:: YOUR TASK ::
Identify all lines of the data containing the string "green" and copy them.

:: INFORMATION SHOWN ::
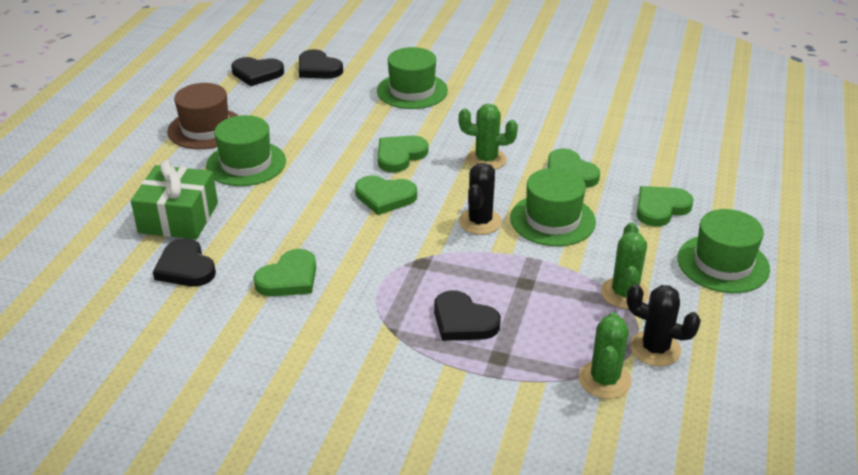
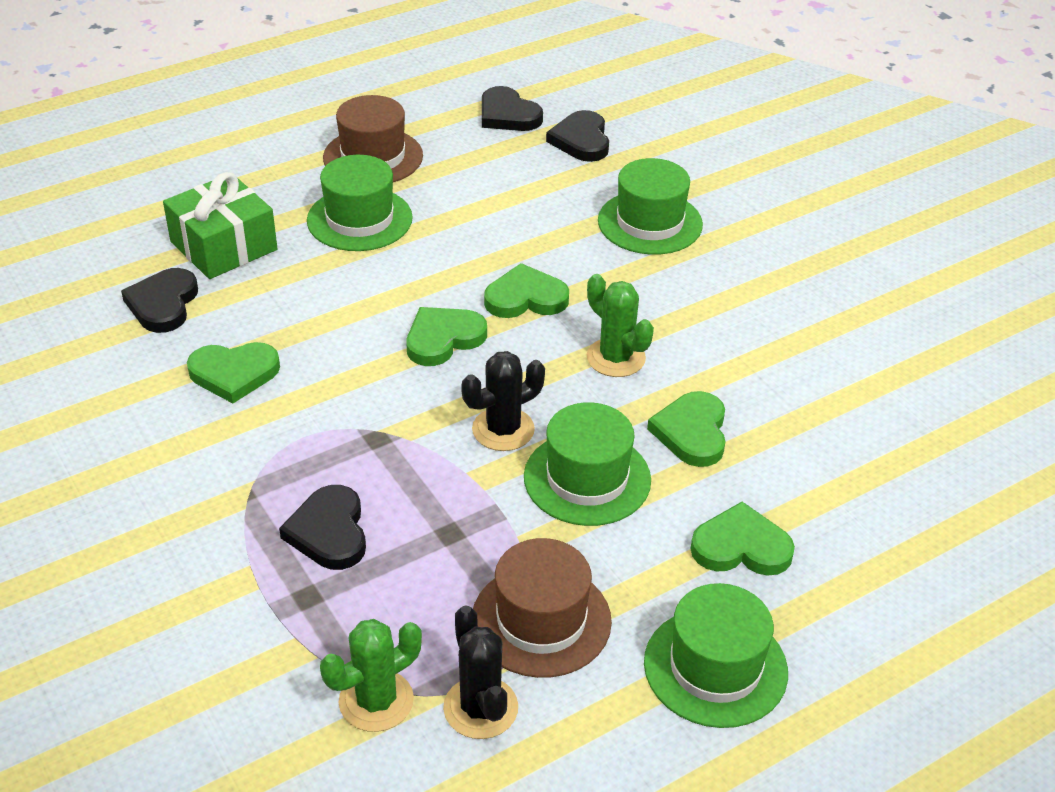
camera: 40 degrees right, 5 degrees up
(385, 197) = (443, 339): green heart -> green heart turned 90 degrees clockwise
(624, 293) = (541, 620): green cactus -> brown hat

:: COMPLETED EXERCISE ::
(385, 197) = (443, 339): green heart -> green heart turned 90 degrees clockwise
(624, 293) = (541, 620): green cactus -> brown hat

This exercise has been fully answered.